_PROBLEM STATEMENT_: Copy the lines below exactly. Start at the first and finish with the line containing "IC2 pin GND: COM -> +3V3".

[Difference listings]
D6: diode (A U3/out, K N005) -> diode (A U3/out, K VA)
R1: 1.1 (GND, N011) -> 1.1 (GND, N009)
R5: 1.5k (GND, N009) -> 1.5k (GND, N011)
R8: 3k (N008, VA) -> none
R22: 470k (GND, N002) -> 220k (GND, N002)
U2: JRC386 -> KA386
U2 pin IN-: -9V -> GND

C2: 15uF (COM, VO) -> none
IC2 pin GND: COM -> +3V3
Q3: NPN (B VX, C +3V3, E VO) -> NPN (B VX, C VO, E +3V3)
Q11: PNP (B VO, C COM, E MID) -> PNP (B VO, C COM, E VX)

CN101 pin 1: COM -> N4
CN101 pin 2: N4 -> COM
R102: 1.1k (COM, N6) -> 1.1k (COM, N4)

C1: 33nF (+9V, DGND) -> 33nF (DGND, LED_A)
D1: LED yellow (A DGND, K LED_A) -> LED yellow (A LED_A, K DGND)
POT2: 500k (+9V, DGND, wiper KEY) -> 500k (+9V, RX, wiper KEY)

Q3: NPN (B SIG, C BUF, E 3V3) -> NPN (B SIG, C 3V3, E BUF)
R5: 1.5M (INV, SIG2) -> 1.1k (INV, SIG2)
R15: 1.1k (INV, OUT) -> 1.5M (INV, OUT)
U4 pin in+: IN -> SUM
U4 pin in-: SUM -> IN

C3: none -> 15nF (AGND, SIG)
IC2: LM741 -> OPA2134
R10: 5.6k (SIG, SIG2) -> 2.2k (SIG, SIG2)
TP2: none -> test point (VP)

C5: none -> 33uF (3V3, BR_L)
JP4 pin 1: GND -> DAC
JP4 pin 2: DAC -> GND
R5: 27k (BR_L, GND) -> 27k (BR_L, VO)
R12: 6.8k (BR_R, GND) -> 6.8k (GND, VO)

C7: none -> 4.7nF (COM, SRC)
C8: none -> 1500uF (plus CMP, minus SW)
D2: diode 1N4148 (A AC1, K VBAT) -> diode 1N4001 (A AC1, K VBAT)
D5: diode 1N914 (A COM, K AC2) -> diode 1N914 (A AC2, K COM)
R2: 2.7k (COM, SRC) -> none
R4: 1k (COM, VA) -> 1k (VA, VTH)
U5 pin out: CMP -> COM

_ANSWER SECTION_:
D6: diode (A U3/out, K N005) -> diode (A U3/out, K VA)
R1: 1.1 (GND, N011) -> 1.1 (GND, N009)
R5: 1.5k (GND, N009) -> 1.5k (GND, N011)
R8: 3k (N008, VA) -> none
R22: 470k (GND, N002) -> 220k (GND, N002)
U2: JRC386 -> KA386
U2 pin IN-: -9V -> GND

C2: 15uF (COM, VO) -> none
IC2 pin GND: COM -> +3V3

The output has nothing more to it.